Return only the number of lines in the entries below that hold the word "yellow".

···

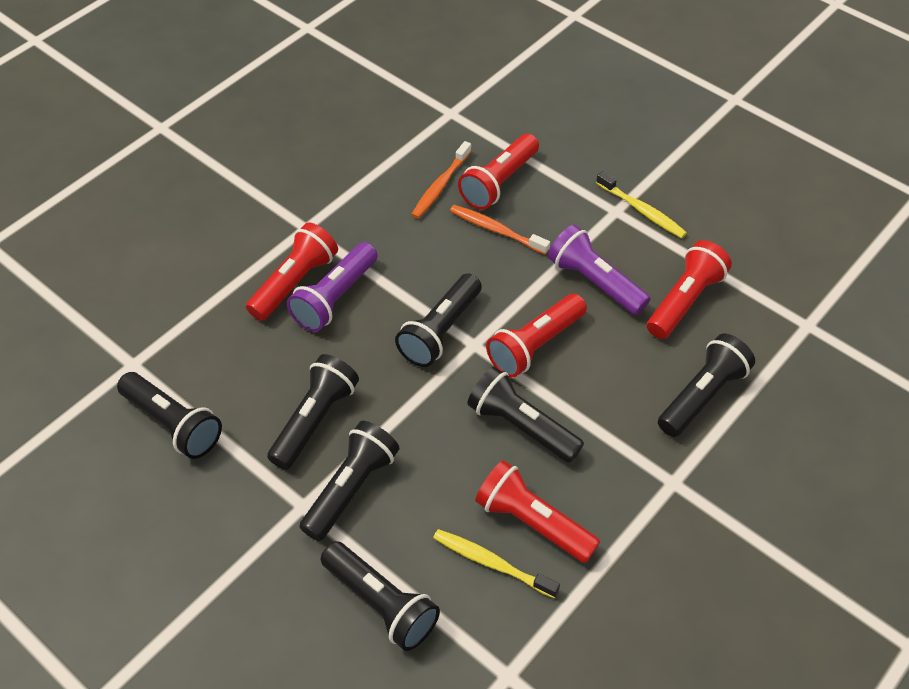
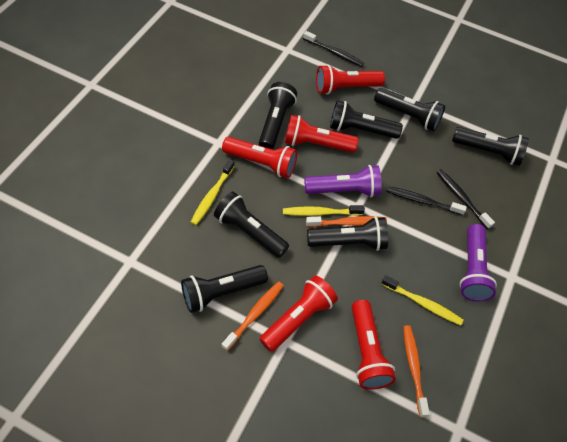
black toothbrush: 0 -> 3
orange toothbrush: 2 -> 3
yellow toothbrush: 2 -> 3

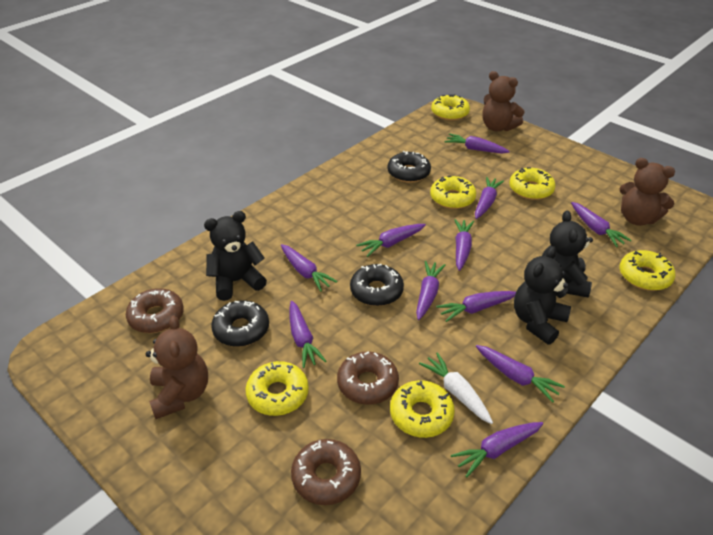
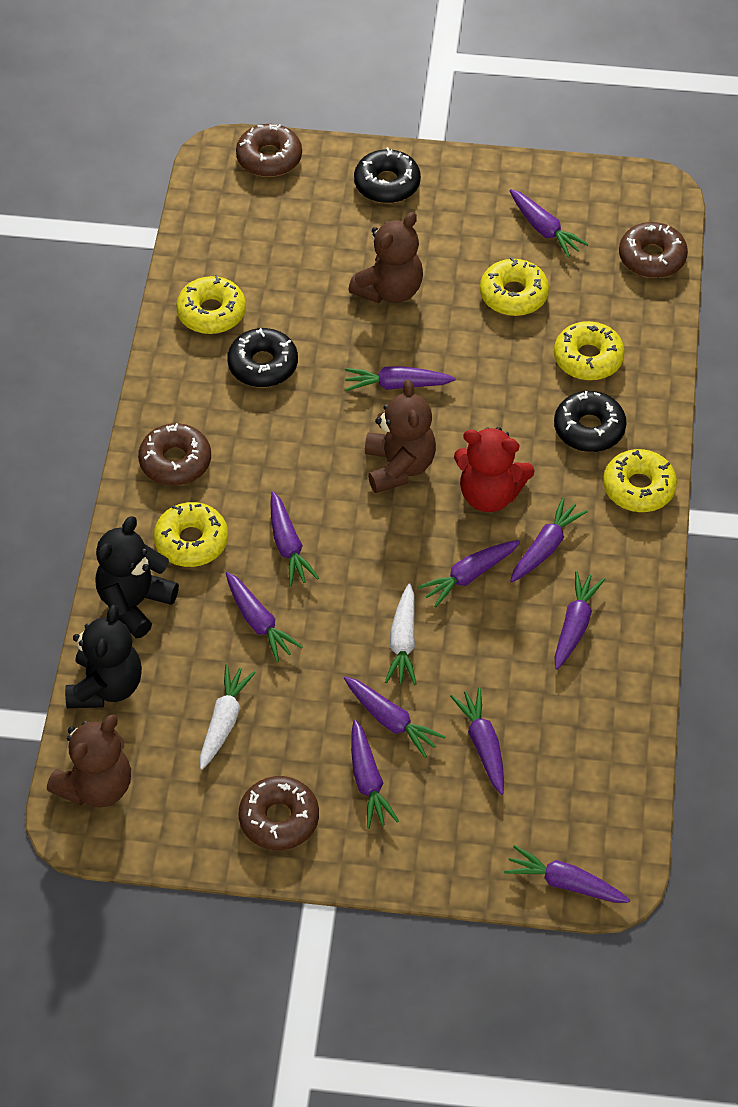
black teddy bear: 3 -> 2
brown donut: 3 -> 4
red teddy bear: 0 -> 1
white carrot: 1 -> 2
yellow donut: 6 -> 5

···

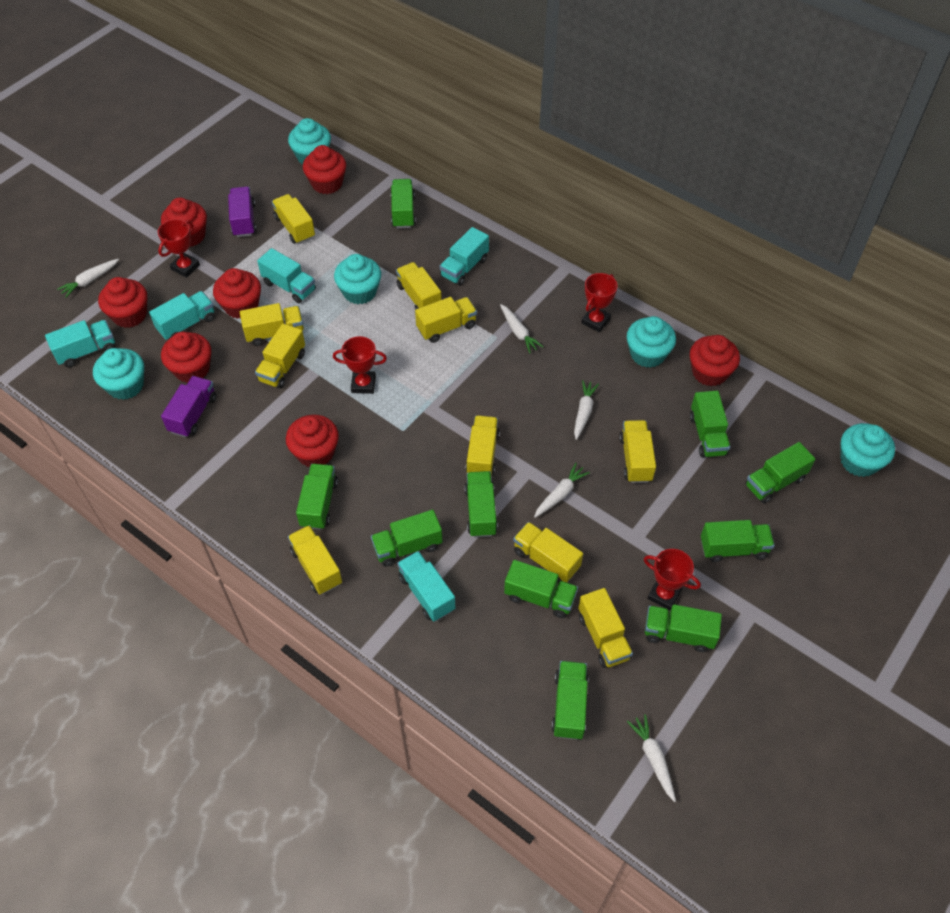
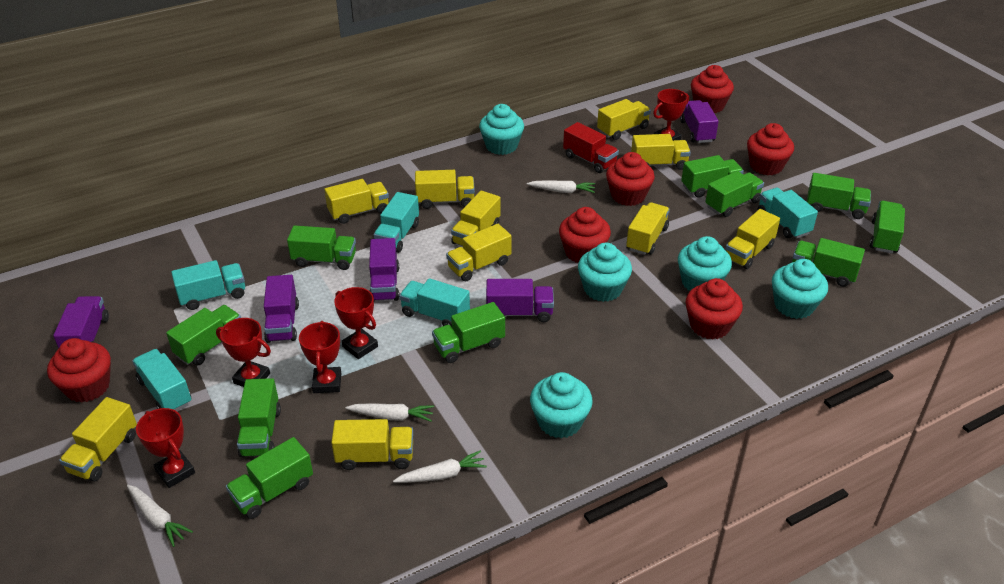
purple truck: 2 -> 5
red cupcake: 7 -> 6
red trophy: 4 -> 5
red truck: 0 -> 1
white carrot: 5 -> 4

···

## [SOLUTION BELOW]
2